• Exercise goal: Quote word for word the lines starting at the line with "KEYS pin K1: RX -> D7" and ending at the final line of the entries. Leave out any pictures.

(Difference listings)
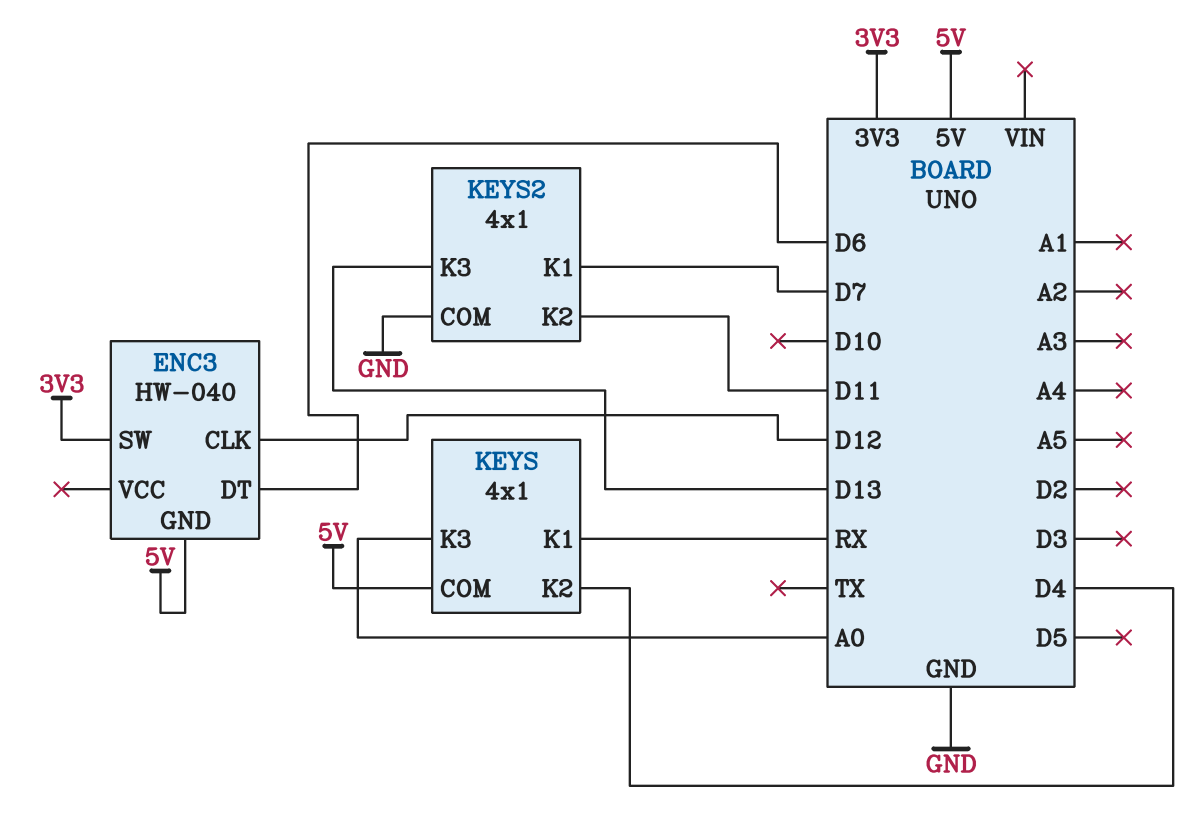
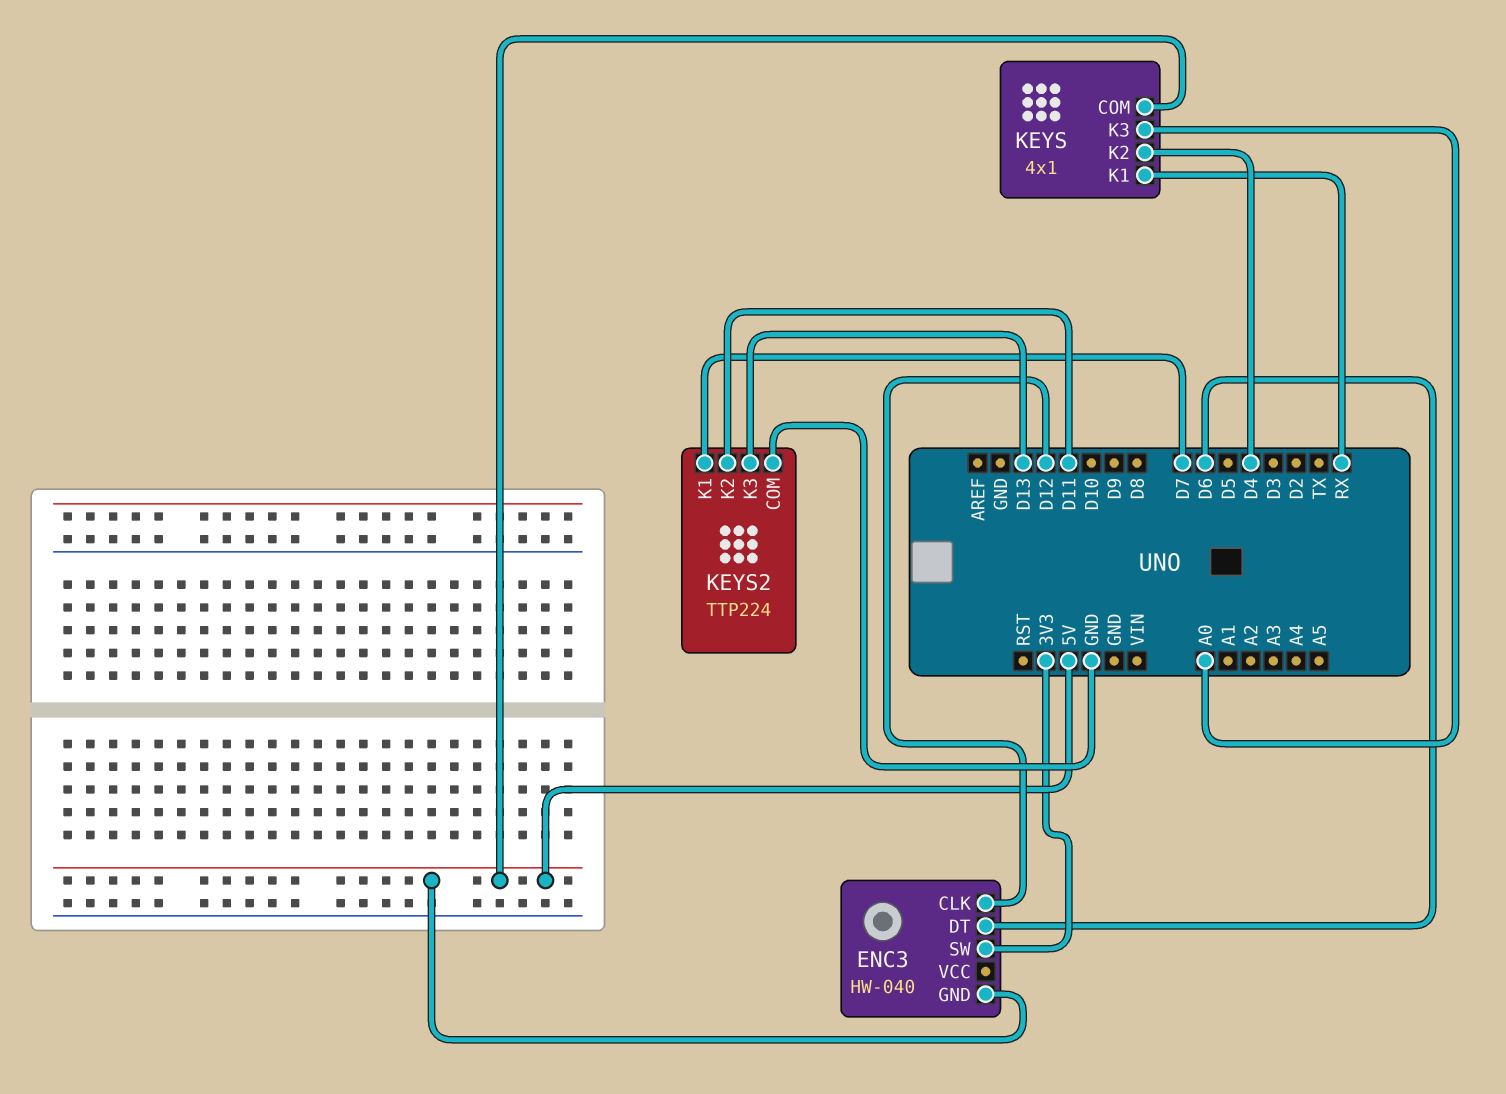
KEYS2: 4x1 -> TTP224

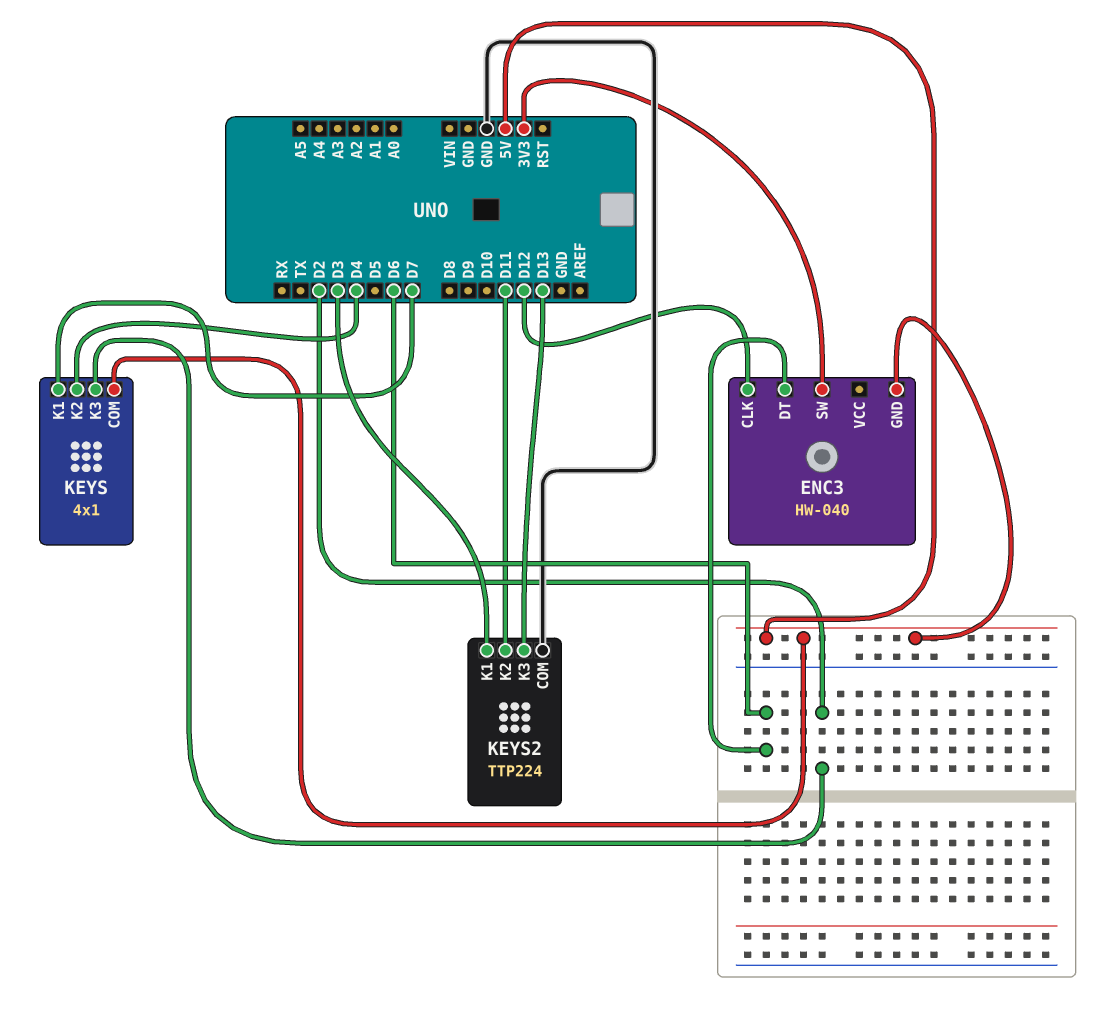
KEYS pin K1: RX -> D7
KEYS pin K3: A0 -> D2
KEYS2 pin K1: D7 -> D3

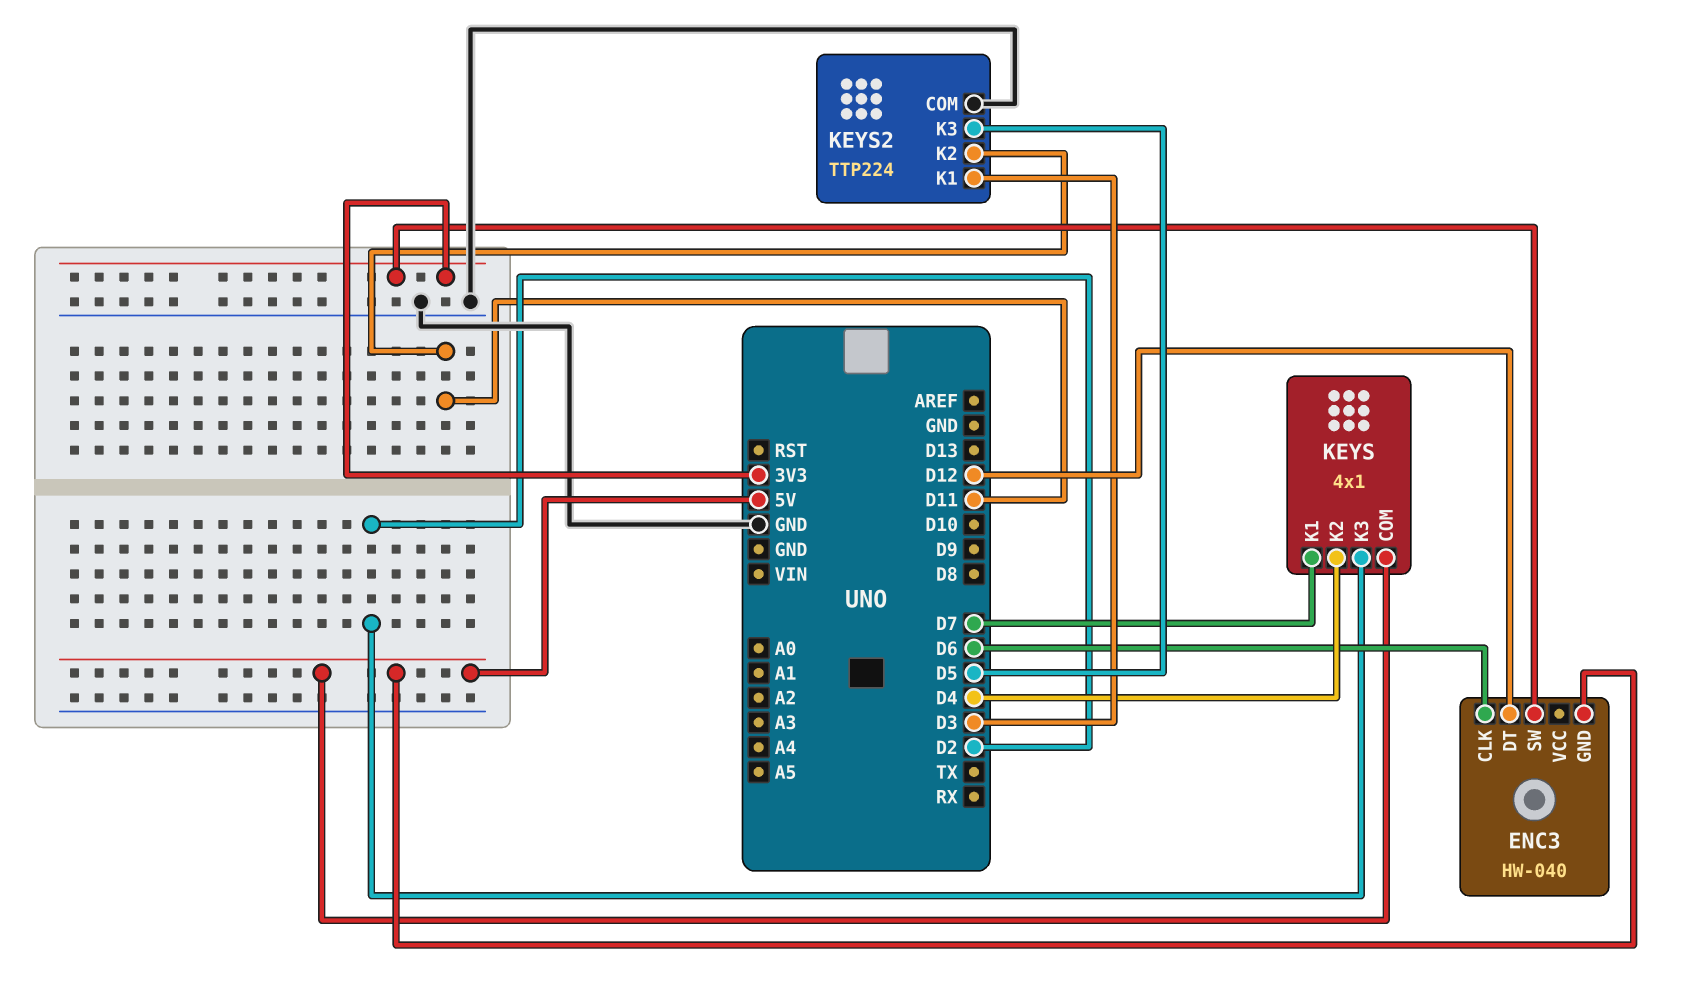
ENC3 pin CLK: D12 -> D6
ENC3 pin DT: D6 -> D12
KEYS2 pin K3: D13 -> D5

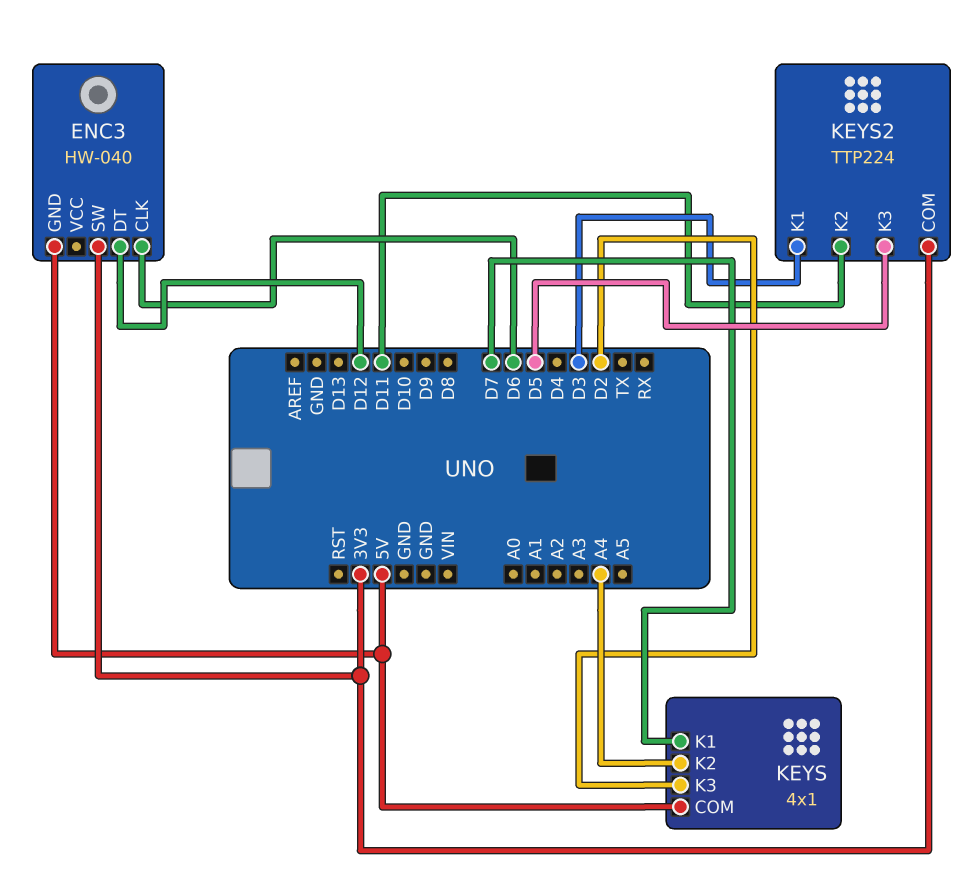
KEYS pin K2: D4 -> A4
KEYS2 pin COM: GND -> 3V3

• Finished task:
KEYS pin K1: RX -> D7
KEYS pin K3: A0 -> D2
KEYS2 pin K1: D7 -> D3

ENC3 pin CLK: D12 -> D6
ENC3 pin DT: D6 -> D12
KEYS2 pin K3: D13 -> D5

KEYS pin K2: D4 -> A4
KEYS2 pin COM: GND -> 3V3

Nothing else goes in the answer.